ABOUT THIS EXERCISE. Lines before the one containing "(436, 154) = (368, 152): none -> white brush" are left out; that line and all after it, through the end of the records, must be transcribed exactly.

DATA SUPPLIED.

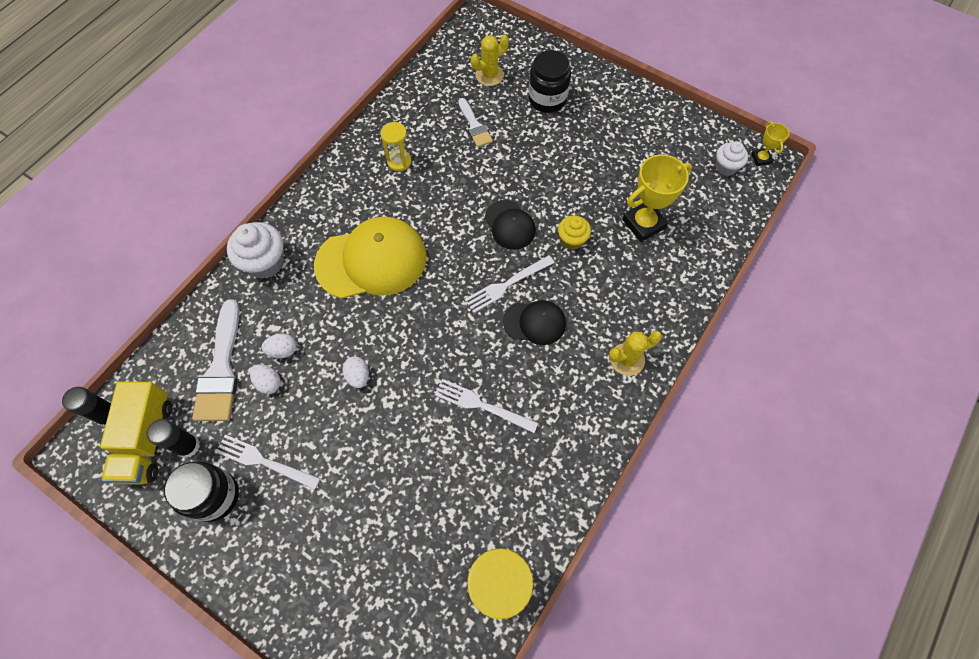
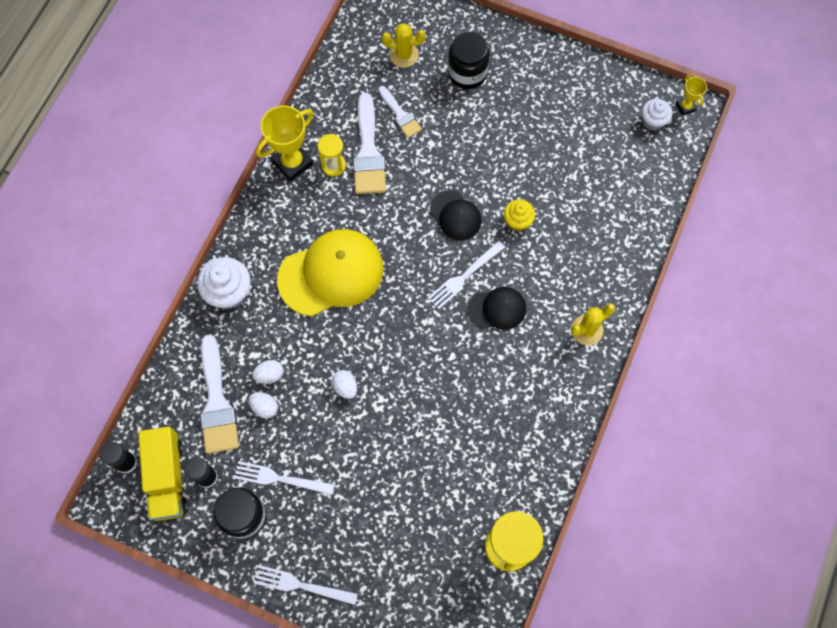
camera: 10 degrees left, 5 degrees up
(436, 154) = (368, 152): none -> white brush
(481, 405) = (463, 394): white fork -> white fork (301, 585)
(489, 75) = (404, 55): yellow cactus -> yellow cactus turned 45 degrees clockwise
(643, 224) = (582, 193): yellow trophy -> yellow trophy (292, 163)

WRITTEN RESPONSE.
(436, 154) = (368, 152): none -> white brush
(481, 405) = (463, 394): white fork -> white fork (301, 585)
(489, 75) = (404, 55): yellow cactus -> yellow cactus turned 45 degrees clockwise
(643, 224) = (582, 193): yellow trophy -> yellow trophy (292, 163)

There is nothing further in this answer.